PROVIDED INFORMATION:
──────────

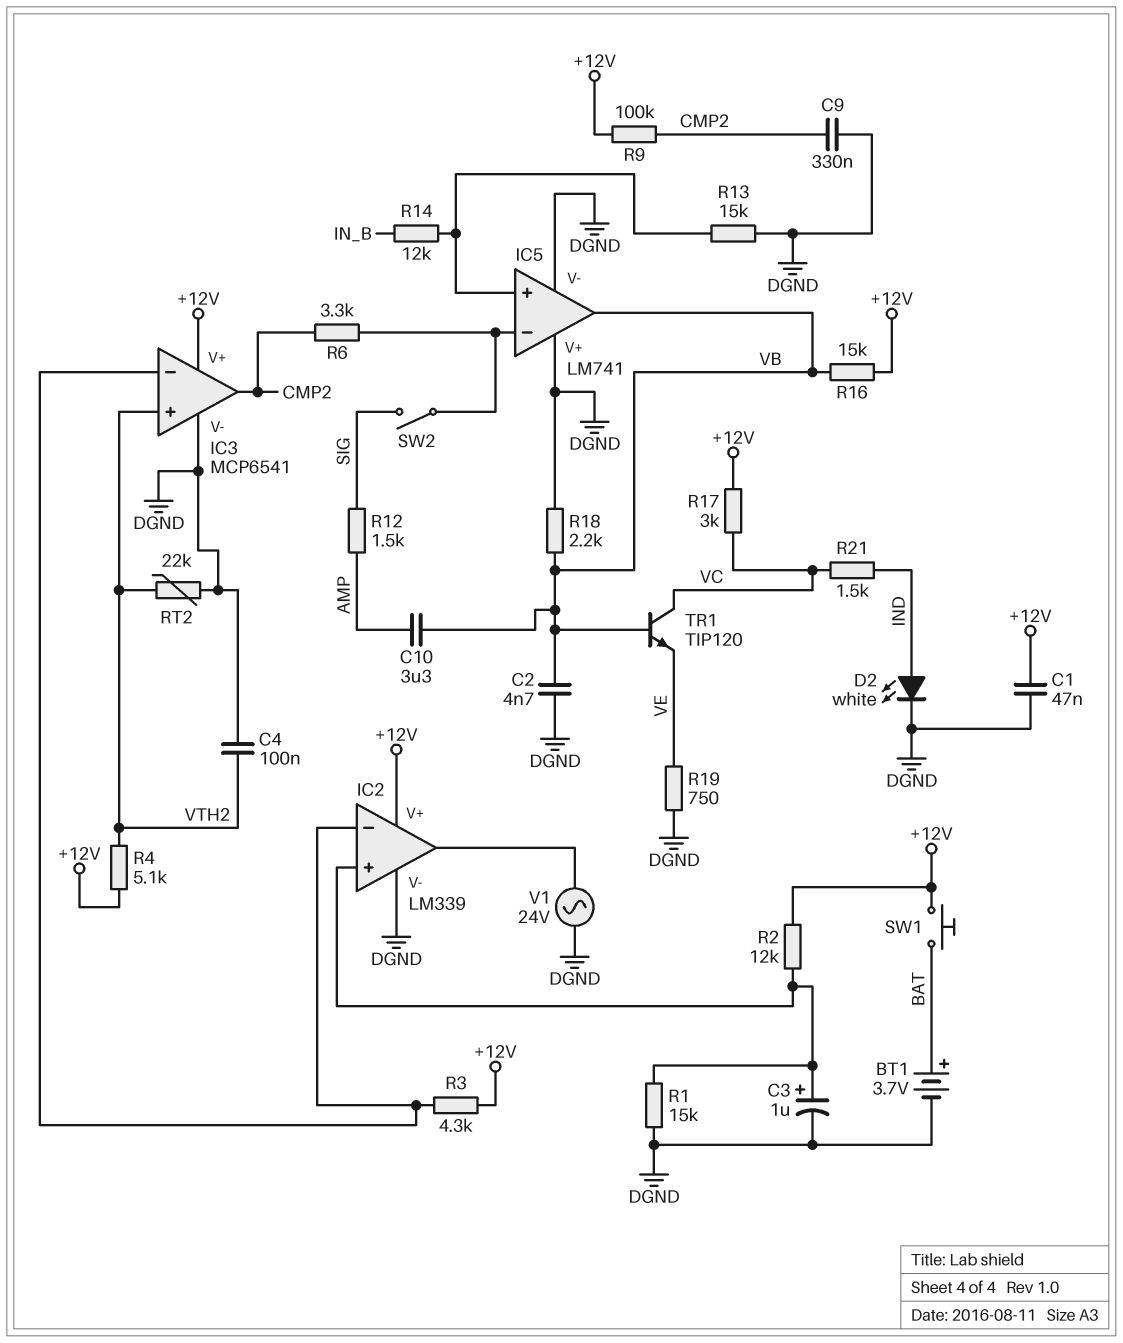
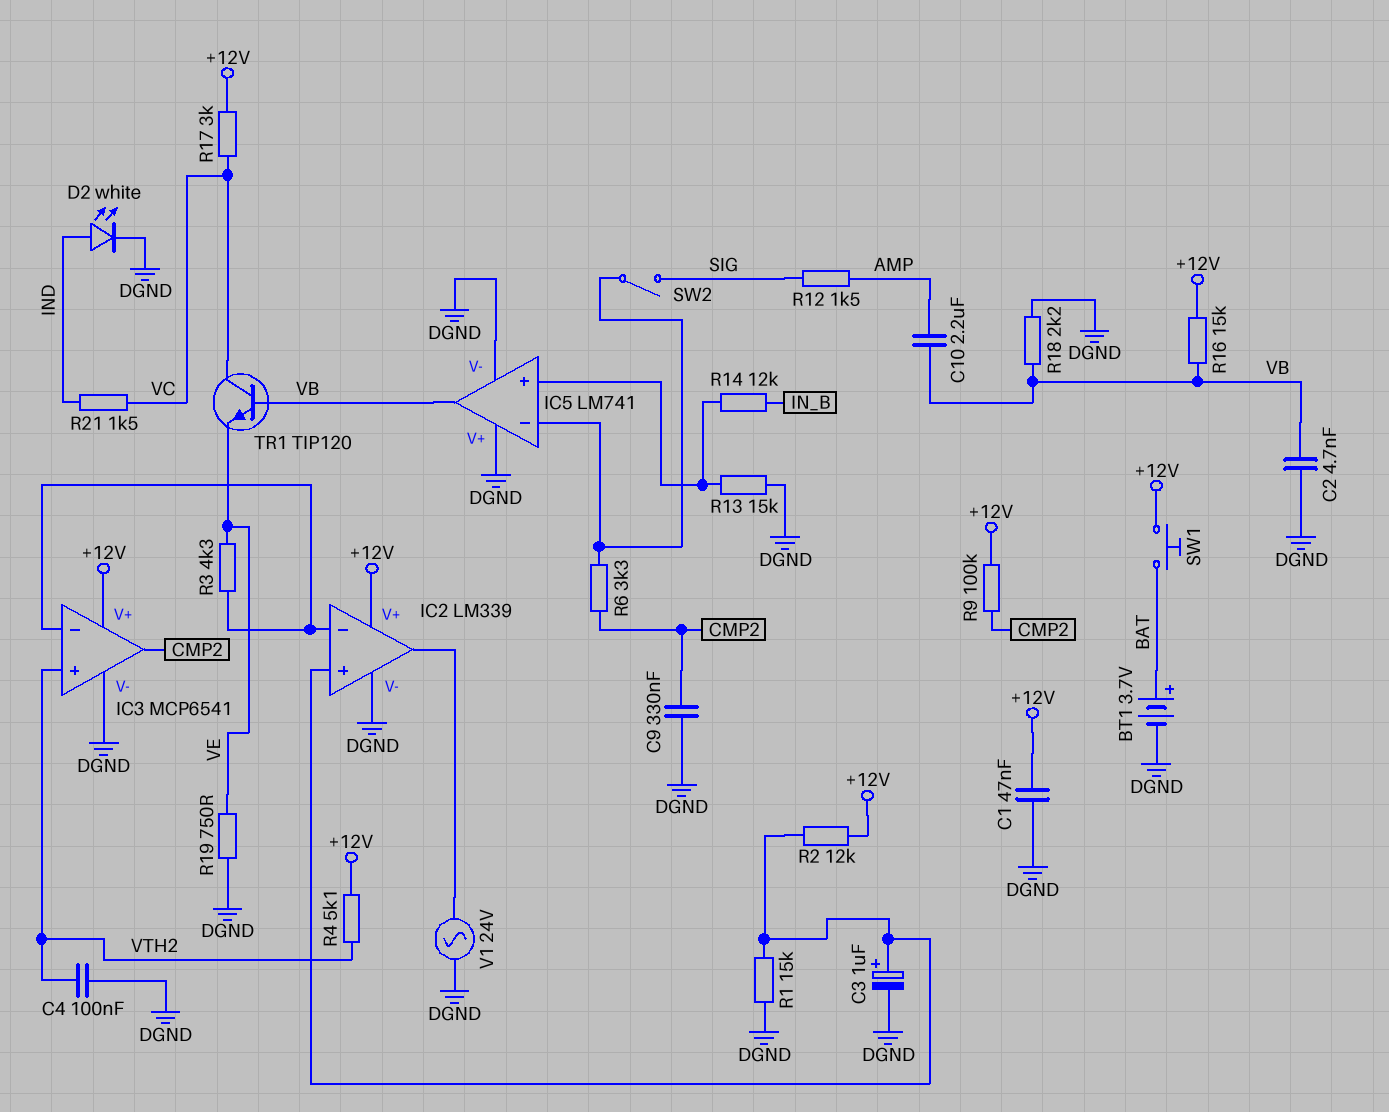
C10: 3.3uF (AMP, VB) -> 2.2uF (AMP, VB)
R3: 4.3k (+12V, IC2/in-) -> 4.3k (IC2/in-, VE)
RT2: 22k (DGND, VTH2) -> none

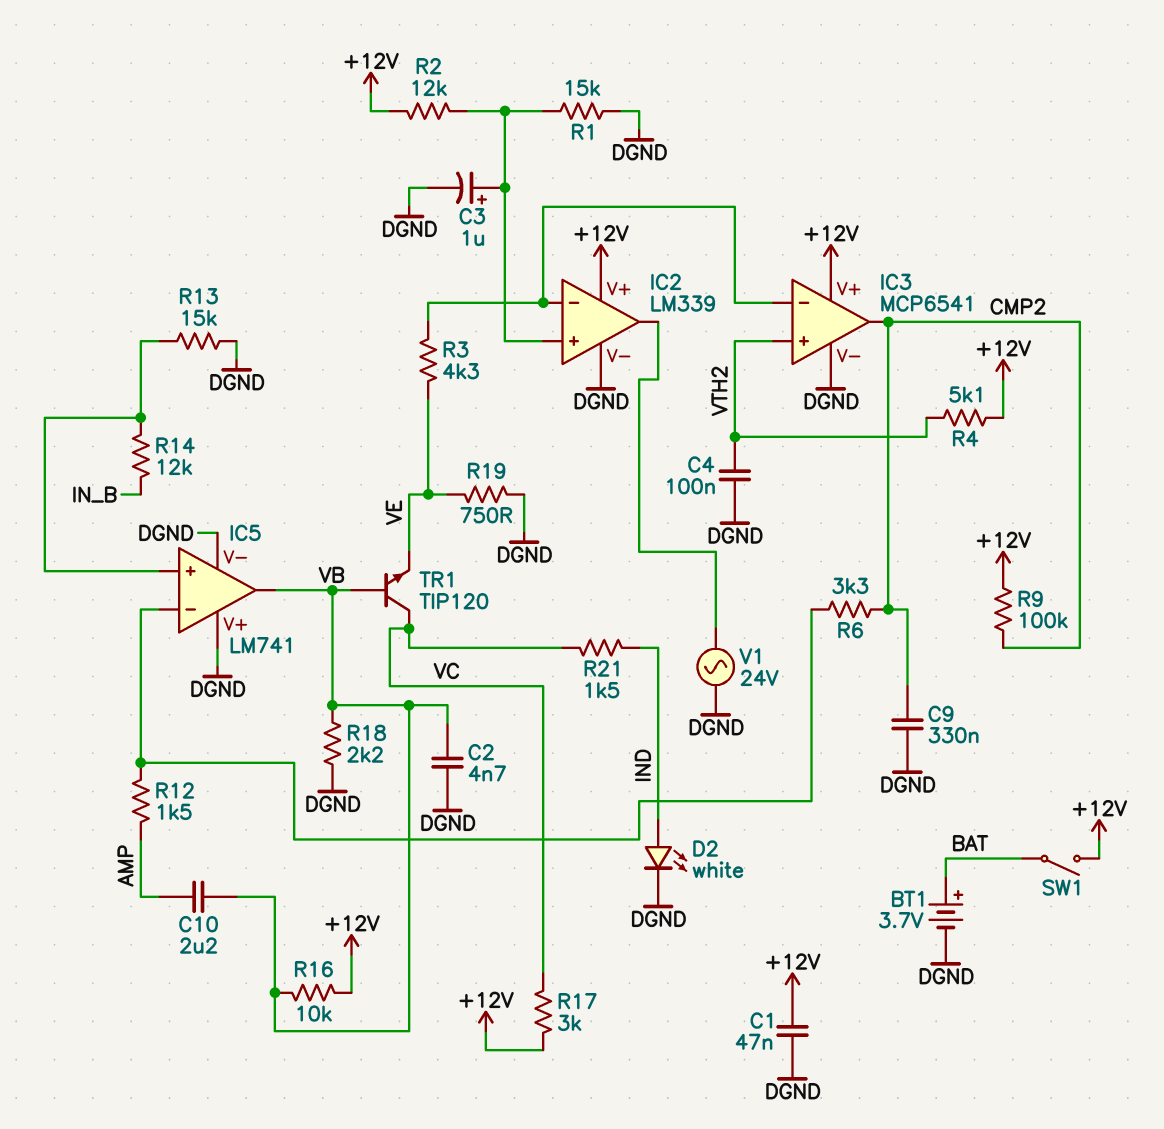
R12: 1.5k (AMP, SIG) -> 1.5k (AMP, IC5/in-)
R16: 15k (+12V, VB) -> 10k (+12V, VB)
SW1: button (+12V, BAT) -> switch (+12V, BAT)
SW2: switch (IC5/in-, SIG) -> none

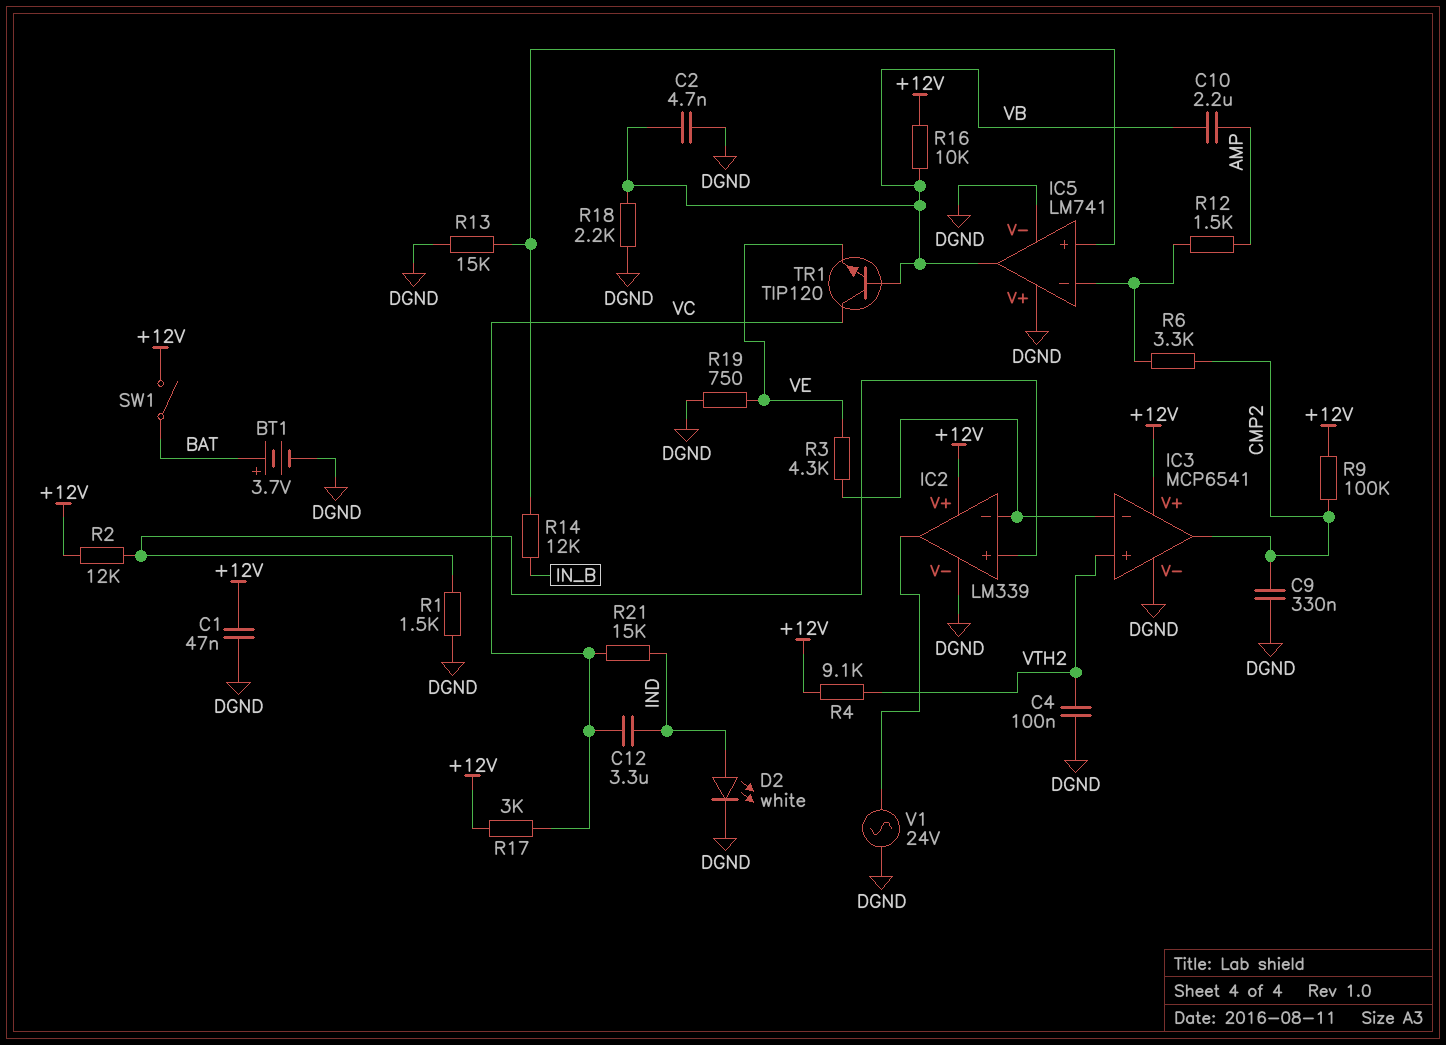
C3: 1uF (plus IC2/in+, minus DGND) -> none
C12: none -> 3.3uF (IND, VC)
R1: 15k (DGND, IC2/in+) -> 1.5k (DGND, IC2/in+)
R4: 5.1k (+12V, VTH2) -> 9.1k (+12V, VTH2)
R21: 1.5k (IND, VC) -> 15k (IND, VC)

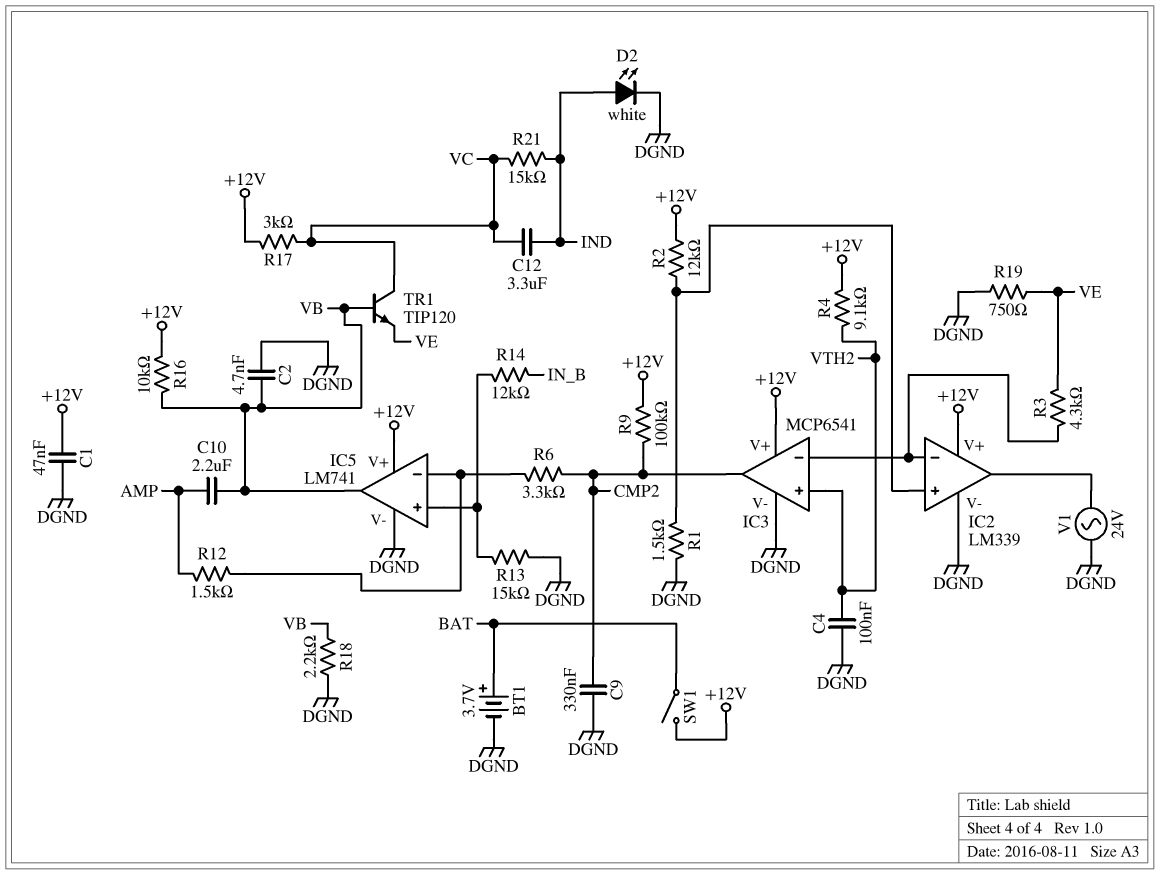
IC5 pin V+: DGND -> +12V

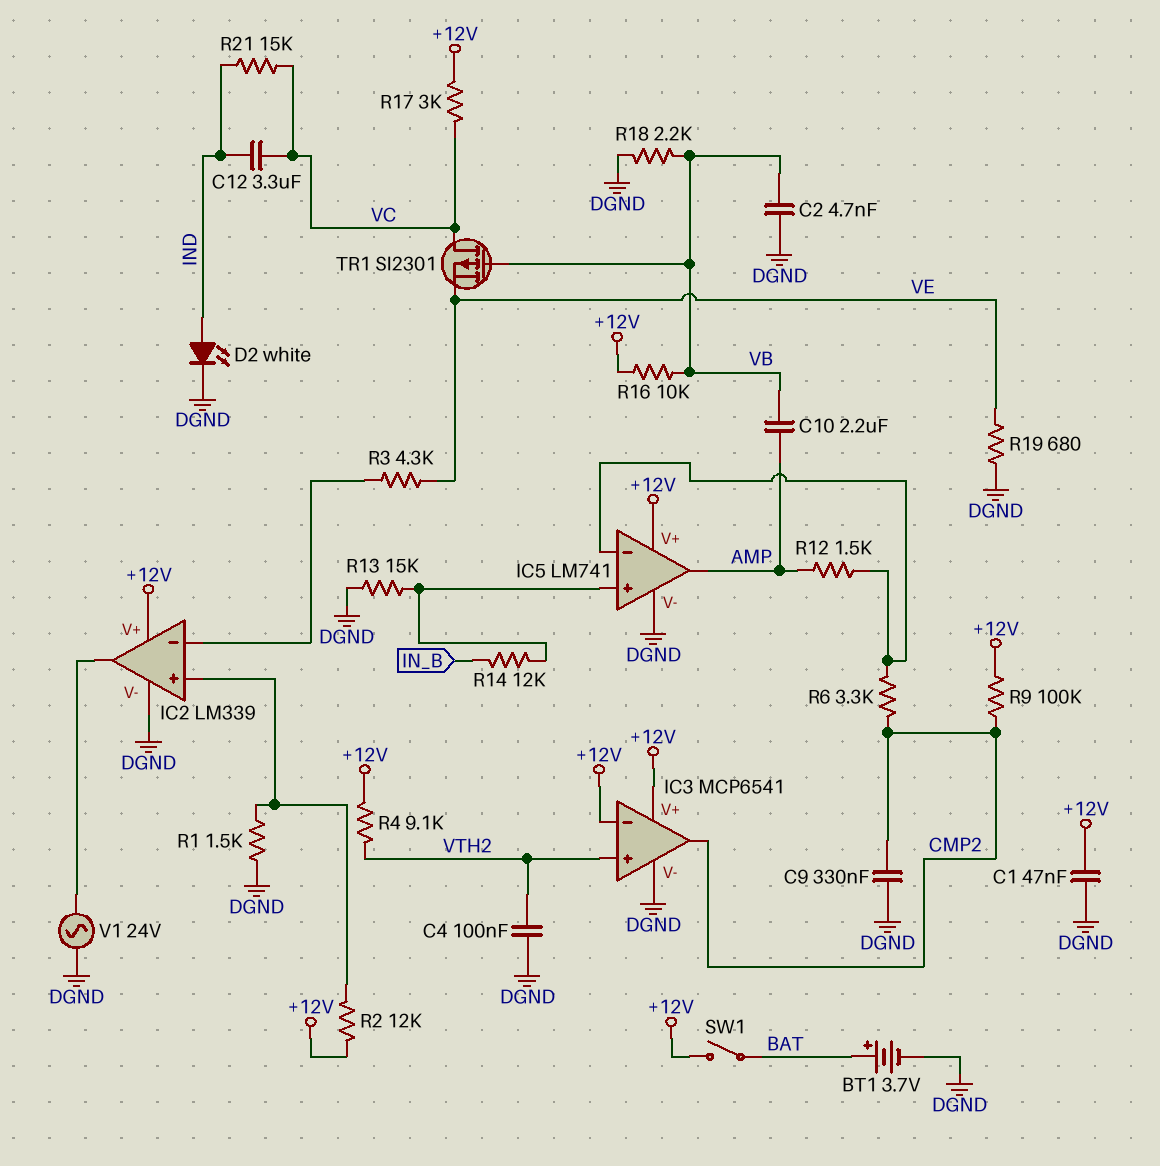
IC3 pin in-: IC2/in- -> +12V
IC5 pin out: VB -> AMP
R19: 750 (DGND, VE) -> 680 (DGND, VE)
TR1: NPN TIP120 (B VB, C VC, E VE) -> PMOS SI2301 (G VB, D VC, S VE)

──────────

WHAT IS NEEDED: Your copy should hold exactly the lines from the one that contains "C3: 1uF (plus IC2/in+, minus DGND) -> none" through the final line of the data, both ends included, and no pictures.

TASK ANSWER:
C3: 1uF (plus IC2/in+, minus DGND) -> none
C12: none -> 3.3uF (IND, VC)
R1: 15k (DGND, IC2/in+) -> 1.5k (DGND, IC2/in+)
R4: 5.1k (+12V, VTH2) -> 9.1k (+12V, VTH2)
R21: 1.5k (IND, VC) -> 15k (IND, VC)

IC5 pin V+: DGND -> +12V

IC3 pin in-: IC2/in- -> +12V
IC5 pin out: VB -> AMP
R19: 750 (DGND, VE) -> 680 (DGND, VE)
TR1: NPN TIP120 (B VB, C VC, E VE) -> PMOS SI2301 (G VB, D VC, S VE)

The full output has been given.